TASK GOAL
Repeat nothing but the lines below running from the one containing "camera: 70 degrees right, 5 degrees up" to the one containing "(661, 189) = (625, 217): brown heart -> none". Keep both end lines.

RECORDS TO PROCESS
>>>

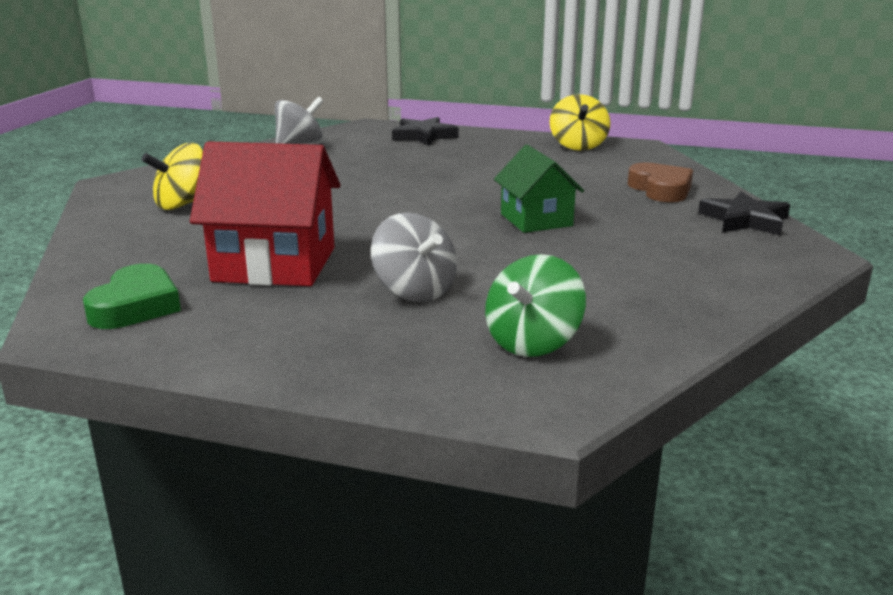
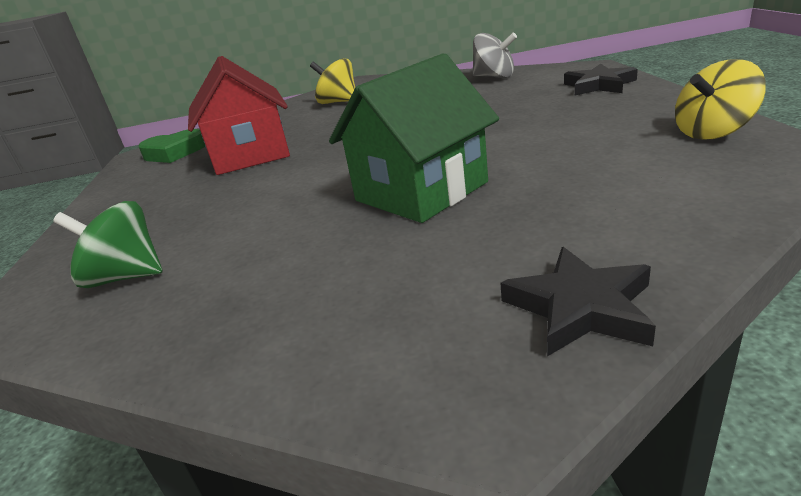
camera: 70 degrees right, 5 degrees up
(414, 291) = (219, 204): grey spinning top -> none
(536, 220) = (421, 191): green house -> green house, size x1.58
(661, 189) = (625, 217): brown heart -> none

<<<
>>>

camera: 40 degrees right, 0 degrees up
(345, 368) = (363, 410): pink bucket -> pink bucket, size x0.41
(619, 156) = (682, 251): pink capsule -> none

<<<

YOUR RESPONSE
camera: 70 degrees right, 5 degrees up
(414, 291) = (219, 204): grey spinning top -> none
(536, 220) = (421, 191): green house -> green house, size x1.58
(661, 189) = (625, 217): brown heart -> none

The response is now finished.